··· ENTRIES SHOWN ···

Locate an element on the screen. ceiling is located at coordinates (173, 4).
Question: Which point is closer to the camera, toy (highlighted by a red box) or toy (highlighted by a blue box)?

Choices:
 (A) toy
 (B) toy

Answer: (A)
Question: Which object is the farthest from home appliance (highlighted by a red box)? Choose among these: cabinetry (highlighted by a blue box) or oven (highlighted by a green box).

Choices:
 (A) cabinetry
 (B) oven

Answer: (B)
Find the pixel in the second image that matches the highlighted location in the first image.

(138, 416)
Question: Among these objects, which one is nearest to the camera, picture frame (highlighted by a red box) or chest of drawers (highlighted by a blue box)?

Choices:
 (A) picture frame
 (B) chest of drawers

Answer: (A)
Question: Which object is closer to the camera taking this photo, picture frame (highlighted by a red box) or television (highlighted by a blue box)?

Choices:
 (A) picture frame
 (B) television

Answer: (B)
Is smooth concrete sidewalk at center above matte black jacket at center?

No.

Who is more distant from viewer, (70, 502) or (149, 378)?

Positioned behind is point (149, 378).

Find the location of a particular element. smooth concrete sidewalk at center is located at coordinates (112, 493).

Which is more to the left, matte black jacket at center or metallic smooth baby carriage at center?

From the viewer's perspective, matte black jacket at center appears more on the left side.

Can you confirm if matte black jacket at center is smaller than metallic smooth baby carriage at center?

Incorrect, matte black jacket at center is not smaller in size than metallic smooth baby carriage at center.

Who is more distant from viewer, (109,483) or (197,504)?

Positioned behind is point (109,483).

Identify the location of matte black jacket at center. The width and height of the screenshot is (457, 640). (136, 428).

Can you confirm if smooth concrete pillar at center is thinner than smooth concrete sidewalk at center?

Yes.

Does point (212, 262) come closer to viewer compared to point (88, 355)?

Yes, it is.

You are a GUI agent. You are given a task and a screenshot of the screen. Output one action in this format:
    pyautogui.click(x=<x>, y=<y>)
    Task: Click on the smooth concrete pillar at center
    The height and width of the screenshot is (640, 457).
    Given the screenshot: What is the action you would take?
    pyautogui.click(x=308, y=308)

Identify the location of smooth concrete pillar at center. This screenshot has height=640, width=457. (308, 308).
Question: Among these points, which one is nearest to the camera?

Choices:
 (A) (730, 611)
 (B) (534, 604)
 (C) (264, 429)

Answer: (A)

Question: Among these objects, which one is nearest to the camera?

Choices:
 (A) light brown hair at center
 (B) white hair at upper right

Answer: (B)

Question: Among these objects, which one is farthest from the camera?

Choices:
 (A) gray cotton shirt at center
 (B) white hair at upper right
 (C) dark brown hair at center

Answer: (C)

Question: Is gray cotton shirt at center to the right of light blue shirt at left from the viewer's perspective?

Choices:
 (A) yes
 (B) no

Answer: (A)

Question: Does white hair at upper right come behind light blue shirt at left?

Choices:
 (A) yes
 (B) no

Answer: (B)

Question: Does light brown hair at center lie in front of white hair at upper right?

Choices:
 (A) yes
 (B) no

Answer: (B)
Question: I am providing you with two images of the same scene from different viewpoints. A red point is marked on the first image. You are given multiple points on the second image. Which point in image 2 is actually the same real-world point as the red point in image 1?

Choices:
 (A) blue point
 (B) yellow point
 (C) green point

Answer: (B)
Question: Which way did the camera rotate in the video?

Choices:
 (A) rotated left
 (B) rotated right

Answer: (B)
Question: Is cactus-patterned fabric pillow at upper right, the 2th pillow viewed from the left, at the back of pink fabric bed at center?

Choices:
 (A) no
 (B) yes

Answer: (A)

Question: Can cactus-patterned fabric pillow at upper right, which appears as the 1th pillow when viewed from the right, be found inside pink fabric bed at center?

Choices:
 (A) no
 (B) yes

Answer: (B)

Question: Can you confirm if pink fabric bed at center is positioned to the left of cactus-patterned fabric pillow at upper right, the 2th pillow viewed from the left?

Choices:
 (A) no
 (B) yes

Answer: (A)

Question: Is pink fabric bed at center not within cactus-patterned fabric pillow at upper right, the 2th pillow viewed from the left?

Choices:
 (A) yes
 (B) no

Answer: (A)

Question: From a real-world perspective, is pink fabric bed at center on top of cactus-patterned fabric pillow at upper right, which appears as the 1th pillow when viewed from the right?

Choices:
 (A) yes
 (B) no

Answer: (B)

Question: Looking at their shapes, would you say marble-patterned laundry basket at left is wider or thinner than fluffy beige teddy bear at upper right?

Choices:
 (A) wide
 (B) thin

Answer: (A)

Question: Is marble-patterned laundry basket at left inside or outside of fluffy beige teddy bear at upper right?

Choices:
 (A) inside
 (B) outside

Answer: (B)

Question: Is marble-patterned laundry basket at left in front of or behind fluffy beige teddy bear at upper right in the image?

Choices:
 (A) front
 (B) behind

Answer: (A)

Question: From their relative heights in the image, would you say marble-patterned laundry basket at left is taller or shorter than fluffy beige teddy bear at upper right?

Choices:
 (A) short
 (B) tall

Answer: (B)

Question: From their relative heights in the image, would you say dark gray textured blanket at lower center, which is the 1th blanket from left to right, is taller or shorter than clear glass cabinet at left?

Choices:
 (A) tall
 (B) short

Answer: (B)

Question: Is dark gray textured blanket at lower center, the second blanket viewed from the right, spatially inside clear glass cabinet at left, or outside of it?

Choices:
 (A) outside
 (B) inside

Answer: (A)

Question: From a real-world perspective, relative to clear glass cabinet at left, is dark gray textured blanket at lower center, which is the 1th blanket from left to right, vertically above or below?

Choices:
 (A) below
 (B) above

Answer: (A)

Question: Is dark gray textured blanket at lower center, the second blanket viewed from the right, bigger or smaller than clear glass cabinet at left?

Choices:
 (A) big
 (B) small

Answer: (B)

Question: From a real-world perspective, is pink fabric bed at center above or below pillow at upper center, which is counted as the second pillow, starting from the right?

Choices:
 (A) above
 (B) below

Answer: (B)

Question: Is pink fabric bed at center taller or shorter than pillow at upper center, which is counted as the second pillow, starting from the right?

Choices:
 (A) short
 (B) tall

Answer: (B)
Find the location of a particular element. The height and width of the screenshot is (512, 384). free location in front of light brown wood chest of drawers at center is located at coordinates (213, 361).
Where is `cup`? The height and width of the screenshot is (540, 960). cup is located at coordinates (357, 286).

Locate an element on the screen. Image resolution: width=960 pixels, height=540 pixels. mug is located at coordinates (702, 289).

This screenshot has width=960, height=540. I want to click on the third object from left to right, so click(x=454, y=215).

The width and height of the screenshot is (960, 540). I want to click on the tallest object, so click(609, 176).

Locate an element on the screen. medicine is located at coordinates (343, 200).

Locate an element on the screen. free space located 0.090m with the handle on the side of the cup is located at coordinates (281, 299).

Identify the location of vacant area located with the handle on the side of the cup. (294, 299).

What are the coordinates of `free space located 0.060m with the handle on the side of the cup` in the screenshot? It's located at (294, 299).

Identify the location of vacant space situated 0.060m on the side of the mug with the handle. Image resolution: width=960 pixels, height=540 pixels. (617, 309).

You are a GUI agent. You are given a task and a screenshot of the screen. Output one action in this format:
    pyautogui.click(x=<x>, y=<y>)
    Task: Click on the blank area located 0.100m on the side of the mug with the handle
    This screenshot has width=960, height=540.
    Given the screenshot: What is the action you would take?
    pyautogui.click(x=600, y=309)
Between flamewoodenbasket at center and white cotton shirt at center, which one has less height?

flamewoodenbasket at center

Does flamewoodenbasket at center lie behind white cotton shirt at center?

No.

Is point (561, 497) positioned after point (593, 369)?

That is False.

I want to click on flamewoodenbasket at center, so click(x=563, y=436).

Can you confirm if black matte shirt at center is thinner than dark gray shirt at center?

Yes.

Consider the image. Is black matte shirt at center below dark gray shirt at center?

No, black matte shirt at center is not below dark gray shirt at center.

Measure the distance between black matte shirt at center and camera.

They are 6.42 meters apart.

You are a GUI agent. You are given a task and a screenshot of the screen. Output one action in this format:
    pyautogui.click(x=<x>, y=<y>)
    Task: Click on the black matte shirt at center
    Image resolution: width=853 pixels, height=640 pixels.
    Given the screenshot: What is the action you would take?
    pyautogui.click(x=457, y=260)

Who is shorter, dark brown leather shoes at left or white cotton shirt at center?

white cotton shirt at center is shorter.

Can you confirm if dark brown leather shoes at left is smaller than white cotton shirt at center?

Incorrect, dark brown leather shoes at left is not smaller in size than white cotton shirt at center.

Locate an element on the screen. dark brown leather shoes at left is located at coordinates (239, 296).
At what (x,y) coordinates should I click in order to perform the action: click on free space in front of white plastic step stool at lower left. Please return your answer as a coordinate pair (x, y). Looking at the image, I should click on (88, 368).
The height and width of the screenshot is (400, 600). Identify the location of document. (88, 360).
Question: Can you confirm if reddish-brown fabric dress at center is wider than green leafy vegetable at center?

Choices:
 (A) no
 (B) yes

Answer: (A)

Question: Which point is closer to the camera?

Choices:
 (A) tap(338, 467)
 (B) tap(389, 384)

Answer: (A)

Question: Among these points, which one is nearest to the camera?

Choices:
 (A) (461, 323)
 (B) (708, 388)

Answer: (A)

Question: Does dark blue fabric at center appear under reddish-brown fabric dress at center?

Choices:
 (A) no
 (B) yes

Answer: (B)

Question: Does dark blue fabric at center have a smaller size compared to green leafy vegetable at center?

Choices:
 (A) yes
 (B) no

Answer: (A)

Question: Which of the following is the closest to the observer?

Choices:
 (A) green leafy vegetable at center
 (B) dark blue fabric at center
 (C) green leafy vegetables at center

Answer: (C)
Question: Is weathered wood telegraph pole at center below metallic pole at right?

···

● **WORK REQUIRED**:
Recast the entries, from their first line through the line containing "Who is more distant from viewer, (109,483)", as a JSON list of strings with one string per line and blank lines omitted.

● **ANSWER SPACE**:
[
  "Locate an element on the screen. ceiling is located at coordinates (173, 4).",
  "Question: Which point is closer to the camera, toy (highlighted by a red box) or toy (highlighted by a blue box)?",
  "Choices:",
  " (A) toy",
  " (B) toy",
  "Answer: (A)",
  "Question: Which object is the farthest from home appliance (highlighted by a red box)? Choose among these: cabinetry (highlighted by a blue box) or oven (highlighted by a green box).",
  "Choices:",
  " (A) cabinetry",
  " (B) oven",
  "Answer: (B)",
  "Find the pixel in the second image that matches the highlighted location in the first image.",
  "(138, 416)",
  "Question: Among these objects, which one is nearest to the camera, picture frame (highlighted by a red box) or chest of drawers (highlighted by a blue box)?",
  "Choices:",
  " (A) picture frame",
  " (B) chest of drawers",
  "Answer: (A)",
  "Question: Which object is closer to the camera taking this photo, picture frame (highlighted by a red box) or television (highlighted by a blue box)?",
  "Choices:",
  " (A) picture frame",
  " (B) television",
  "Answer: (B)",
  "Is smooth concrete sidewalk at center above matte black jacket at center?",
  "No.",
  "Who is more distant from viewer, (70, 502) or (149, 378)?",
  "Positioned behind is point (149, 378).",
  "Find the location of a particular element. smooth concrete sidewalk at center is located at coordinates (112, 493).",
  "Which is more to the left, matte black jacket at center or metallic smooth baby carriage at center?",
  "From the viewer's perspective, matte black jacket at center appears more on the left side.",
  "Can you confirm if matte black jacket at center is smaller than metallic smooth baby carriage at center?",
  "Incorrect, matte black jacket at center is not smaller in size than metallic smooth baby carriage at center.",
  "Who is more distant from viewer, (109,483) or (197,504)?"
]